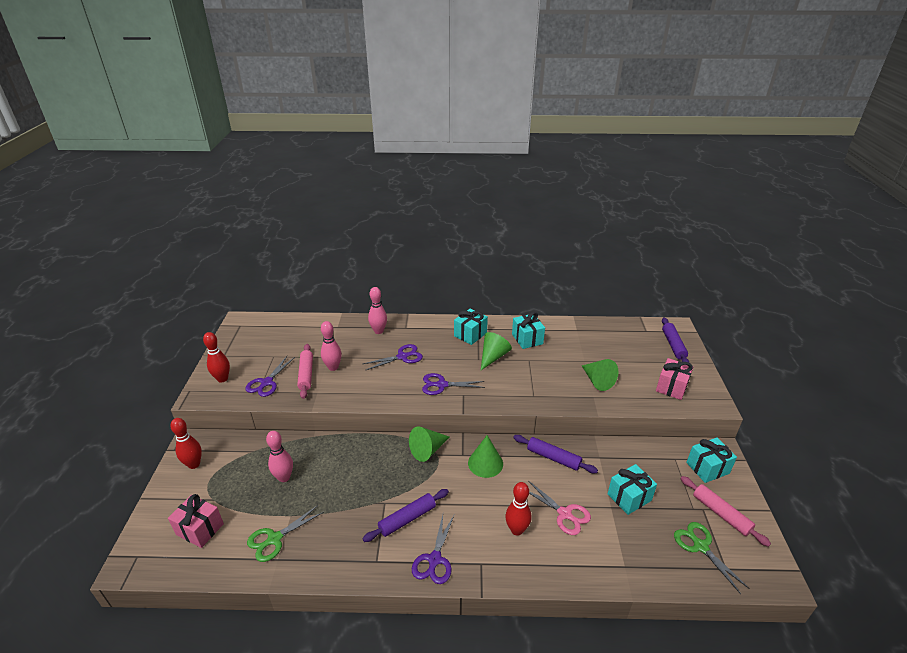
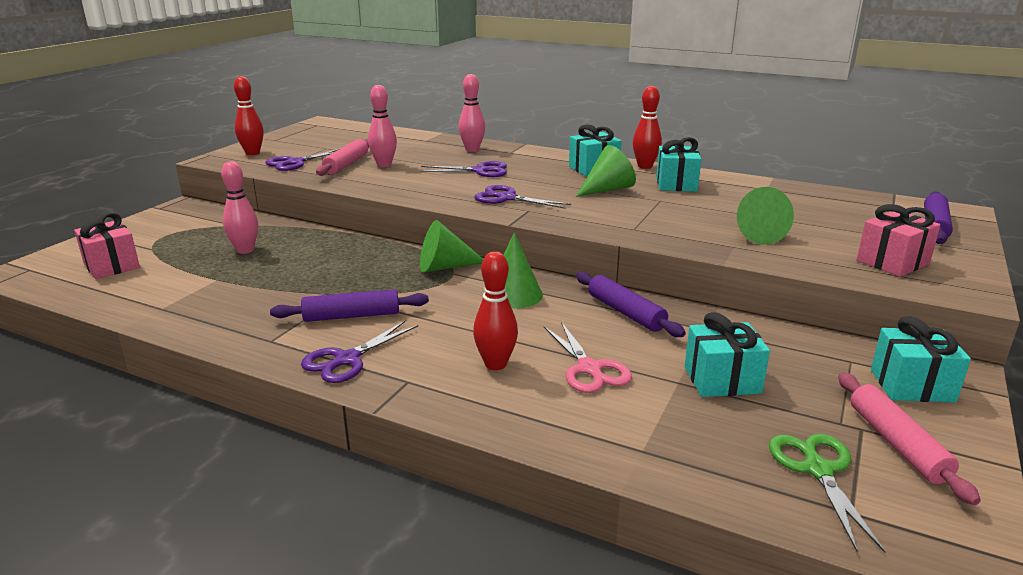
camera: 25 degrees right, 10 degrees down
(194, 464) = (165, 221): red bowling pin -> red bowling pin (645, 166)
(274, 539) = (177, 292): green scissors -> none

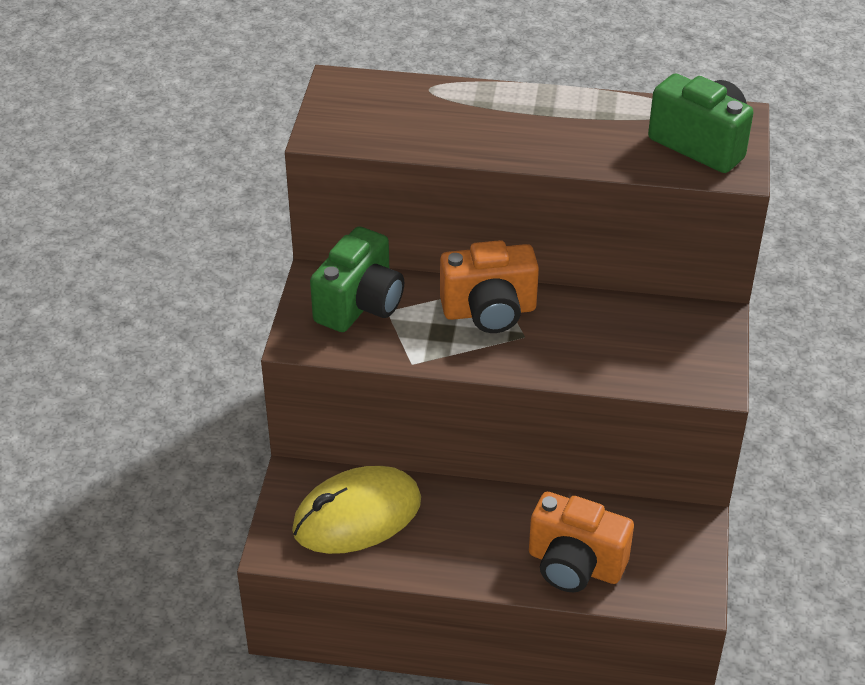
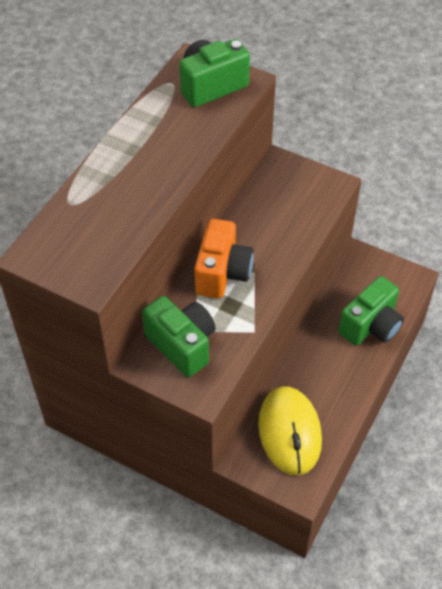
camera: 70 degrees left, 10 degrees up
(574, 565) = (371, 326): orange camera -> green camera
* * * * *
*Assignment*: Your reply should be the lines from the one that contains "camera: 70 degrees left, 10 degrees up" through the end of the listing above, repeated exactly.

*Result below*:
camera: 70 degrees left, 10 degrees up
(574, 565) = (371, 326): orange camera -> green camera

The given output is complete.